[START Task data]

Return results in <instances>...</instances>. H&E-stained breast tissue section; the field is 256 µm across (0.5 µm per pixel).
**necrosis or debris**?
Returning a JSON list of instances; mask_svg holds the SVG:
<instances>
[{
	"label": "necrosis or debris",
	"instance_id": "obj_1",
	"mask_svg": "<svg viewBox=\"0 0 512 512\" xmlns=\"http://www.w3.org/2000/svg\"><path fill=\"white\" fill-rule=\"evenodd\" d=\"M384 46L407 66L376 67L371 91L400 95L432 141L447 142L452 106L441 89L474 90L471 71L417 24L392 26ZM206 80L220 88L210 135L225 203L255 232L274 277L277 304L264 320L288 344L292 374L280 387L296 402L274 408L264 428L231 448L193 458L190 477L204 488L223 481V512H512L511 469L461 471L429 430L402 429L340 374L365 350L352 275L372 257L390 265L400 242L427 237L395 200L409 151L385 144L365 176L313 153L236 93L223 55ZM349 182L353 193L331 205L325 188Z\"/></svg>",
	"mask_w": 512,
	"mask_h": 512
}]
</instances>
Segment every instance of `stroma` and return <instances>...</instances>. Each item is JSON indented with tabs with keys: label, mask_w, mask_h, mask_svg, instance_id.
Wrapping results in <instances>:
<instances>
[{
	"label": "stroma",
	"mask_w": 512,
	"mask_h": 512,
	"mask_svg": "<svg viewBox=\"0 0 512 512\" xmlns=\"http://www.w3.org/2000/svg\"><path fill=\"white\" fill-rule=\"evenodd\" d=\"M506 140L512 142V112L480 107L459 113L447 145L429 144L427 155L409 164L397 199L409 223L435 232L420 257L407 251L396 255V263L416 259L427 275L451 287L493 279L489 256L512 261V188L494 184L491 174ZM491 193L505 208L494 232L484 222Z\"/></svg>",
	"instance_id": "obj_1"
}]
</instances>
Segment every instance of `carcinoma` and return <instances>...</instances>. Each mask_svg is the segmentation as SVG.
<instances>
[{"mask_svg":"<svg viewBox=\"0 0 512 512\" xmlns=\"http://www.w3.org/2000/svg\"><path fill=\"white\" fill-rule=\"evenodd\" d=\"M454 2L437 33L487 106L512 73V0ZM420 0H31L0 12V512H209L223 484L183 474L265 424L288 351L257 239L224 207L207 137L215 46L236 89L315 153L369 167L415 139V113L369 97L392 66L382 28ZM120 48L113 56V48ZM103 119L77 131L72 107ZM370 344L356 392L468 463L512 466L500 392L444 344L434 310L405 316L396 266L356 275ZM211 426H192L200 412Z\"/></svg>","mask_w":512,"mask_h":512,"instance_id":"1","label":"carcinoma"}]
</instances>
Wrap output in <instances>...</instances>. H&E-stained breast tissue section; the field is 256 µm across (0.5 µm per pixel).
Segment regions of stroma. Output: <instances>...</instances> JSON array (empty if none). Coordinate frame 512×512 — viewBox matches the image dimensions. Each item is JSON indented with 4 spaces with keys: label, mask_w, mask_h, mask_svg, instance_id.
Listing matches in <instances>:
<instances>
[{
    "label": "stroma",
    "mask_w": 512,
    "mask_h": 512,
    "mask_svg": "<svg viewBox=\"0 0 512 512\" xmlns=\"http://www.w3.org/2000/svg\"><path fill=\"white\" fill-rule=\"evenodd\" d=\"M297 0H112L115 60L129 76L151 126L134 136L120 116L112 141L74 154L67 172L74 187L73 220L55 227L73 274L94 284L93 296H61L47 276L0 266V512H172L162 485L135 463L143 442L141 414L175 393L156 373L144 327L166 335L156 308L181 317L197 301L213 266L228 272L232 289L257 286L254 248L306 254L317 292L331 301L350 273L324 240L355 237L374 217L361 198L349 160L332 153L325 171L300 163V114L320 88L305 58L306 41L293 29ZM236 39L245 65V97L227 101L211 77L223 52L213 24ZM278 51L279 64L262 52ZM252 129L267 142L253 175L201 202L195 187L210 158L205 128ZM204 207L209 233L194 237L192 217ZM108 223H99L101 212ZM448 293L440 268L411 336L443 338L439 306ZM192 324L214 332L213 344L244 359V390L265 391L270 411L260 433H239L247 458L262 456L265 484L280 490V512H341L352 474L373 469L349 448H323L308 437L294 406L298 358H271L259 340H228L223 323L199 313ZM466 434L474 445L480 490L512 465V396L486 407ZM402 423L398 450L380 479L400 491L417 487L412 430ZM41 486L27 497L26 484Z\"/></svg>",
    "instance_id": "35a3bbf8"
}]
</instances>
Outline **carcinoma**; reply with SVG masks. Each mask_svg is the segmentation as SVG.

[END Task data]

**Given request**
Pull out each record as written and restate it exactly.

**Reply to the exercise**
Return results in <instances>...</instances>. H&E-stained breast tissue section; the field is 256 µm across (0.5 µm per pixel).
**necrosis or debris**?
Returning a JSON list of instances; mask_svg holds the SVG:
<instances>
[{
	"label": "necrosis or debris",
	"instance_id": "obj_1",
	"mask_svg": "<svg viewBox=\"0 0 512 512\" xmlns=\"http://www.w3.org/2000/svg\"><path fill=\"white\" fill-rule=\"evenodd\" d=\"M384 46L407 66L376 67L371 91L400 95L432 141L447 142L452 106L441 89L474 90L471 71L417 24L392 26ZM206 80L220 88L210 135L225 203L255 232L274 277L277 304L264 320L288 344L292 374L280 387L296 402L274 408L264 428L231 448L193 458L190 477L204 488L223 481V512H512L511 469L461 471L429 430L402 429L340 374L365 350L352 275L372 257L390 265L400 242L427 237L395 200L409 151L385 144L365 176L313 153L236 93L223 55ZM349 182L353 193L331 205L325 188Z\"/></svg>",
	"mask_w": 512,
	"mask_h": 512
}]
</instances>
Segment every instance of `stroma` and return <instances>...</instances>. Each item is JSON indented with tabs with keys: label, mask_w, mask_h, mask_svg, instance_id.
Wrapping results in <instances>:
<instances>
[{
	"label": "stroma",
	"mask_w": 512,
	"mask_h": 512,
	"mask_svg": "<svg viewBox=\"0 0 512 512\" xmlns=\"http://www.w3.org/2000/svg\"><path fill=\"white\" fill-rule=\"evenodd\" d=\"M506 140L512 142V112L480 107L459 113L447 145L429 144L427 155L409 164L397 199L409 223L435 232L420 257L407 251L396 255V263L416 259L427 275L451 287L493 279L489 256L512 261V188L494 184L491 174ZM491 193L505 208L494 232L484 222Z\"/></svg>",
	"instance_id": "obj_1"
}]
</instances>
Segment every instance of `carcinoma` and return <instances>...</instances>. Each mask_svg is the segmentation as SVG.
<instances>
[{"mask_svg":"<svg viewBox=\"0 0 512 512\" xmlns=\"http://www.w3.org/2000/svg\"><path fill=\"white\" fill-rule=\"evenodd\" d=\"M454 2L437 33L487 106L512 73V0ZM420 0H31L0 12V512H209L223 484L183 474L265 424L288 351L257 239L224 207L207 137L215 46L236 89L315 153L369 167L415 139V113L369 97L392 66L382 28ZM120 48L113 56V48ZM103 119L77 131L72 107ZM370 344L356 392L468 463L512 466L500 392L444 344L434 310L405 316L396 266L356 275ZM211 426H192L200 412Z\"/></svg>","mask_w":512,"mask_h":512,"instance_id":"1","label":"carcinoma"}]
</instances>
Wrap output in <instances>...</instances>. H&E-stained breast tissue section; the field is 256 µm across (0.5 µm per pixel).
Segment regions of stroma. Output: <instances>...</instances> JSON array (empty if none). Coordinate frame 512×512 — viewBox matches the image dimensions. Each item is JSON indented with 4 spaces with keys: label, mask_w, mask_h, mask_svg, instance_id.
Listing matches in <instances>:
<instances>
[{
    "label": "stroma",
    "mask_w": 512,
    "mask_h": 512,
    "mask_svg": "<svg viewBox=\"0 0 512 512\" xmlns=\"http://www.w3.org/2000/svg\"><path fill=\"white\" fill-rule=\"evenodd\" d=\"M297 0H112L115 60L129 76L151 126L134 136L120 116L112 141L74 154L67 172L74 187L73 220L55 227L73 274L94 284L93 296H61L47 276L0 266V512H172L162 485L135 463L143 442L141 414L175 393L156 373L144 327L166 335L156 308L181 317L197 301L213 266L228 272L232 289L257 286L254 248L306 254L317 292L331 301L350 273L324 240L355 237L374 217L361 198L349 160L332 153L325 171L300 163V114L320 88L305 58L306 41L293 29ZM236 39L245 65V97L227 101L211 77L223 52L213 24ZM278 51L279 64L262 52ZM252 129L267 142L253 175L201 202L195 187L210 158L205 128ZM204 207L209 233L194 237L192 217ZM108 223H99L101 212ZM448 293L440 268L411 336L443 338L439 306ZM192 324L214 332L213 344L244 359V390L265 391L270 411L260 433H239L247 458L262 456L265 484L280 490V512H341L352 474L373 469L349 448H323L308 437L294 406L298 358H271L259 340H228L223 323L199 313ZM466 434L474 445L480 490L512 465V396L486 407ZM402 423L398 450L380 479L400 491L417 487L412 430ZM41 486L27 497L26 484Z\"/></svg>",
    "instance_id": "35a3bbf8"
}]
</instances>
Outline **carcinoma**; reply with SVG masks. Each mask_svg is the segmentation as SVG.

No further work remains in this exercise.